◆ Dataset extract:
↓

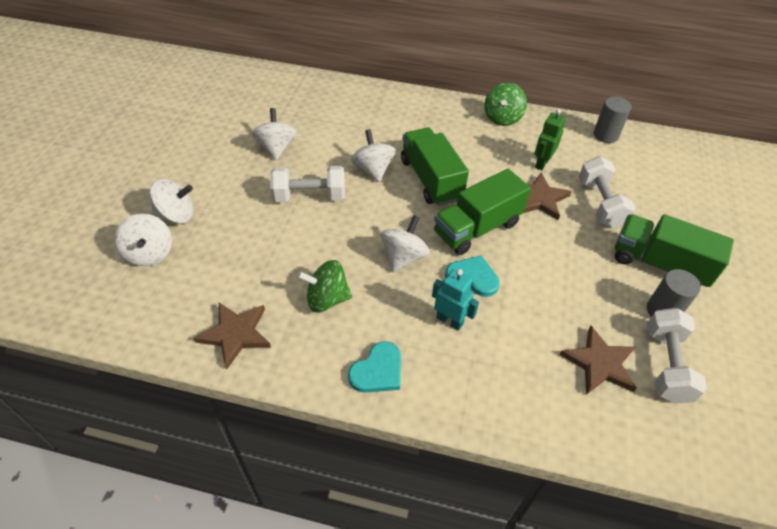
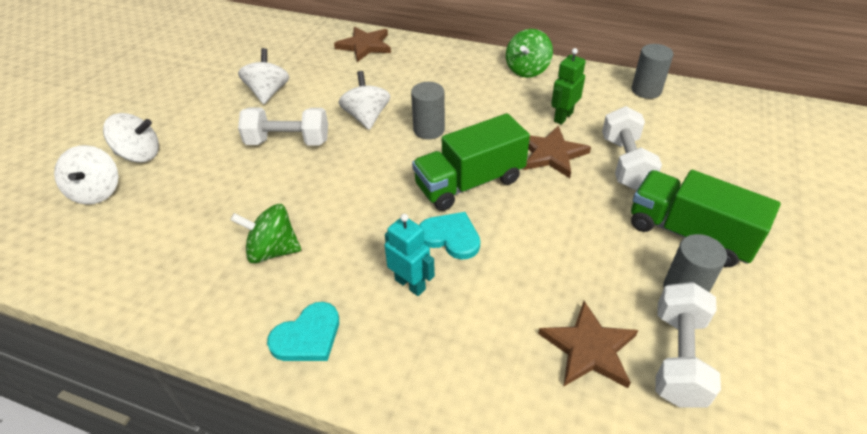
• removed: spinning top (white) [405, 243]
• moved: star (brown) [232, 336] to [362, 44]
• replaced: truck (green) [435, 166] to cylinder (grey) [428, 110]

↑

◆ To do:
Copy everything in the listing above exactly except the pictures.

◆ Answer box:
• removed: spinning top (white) [405, 243]
• moved: star (brown) [232, 336] to [362, 44]
• replaced: truck (green) [435, 166] to cylinder (grey) [428, 110]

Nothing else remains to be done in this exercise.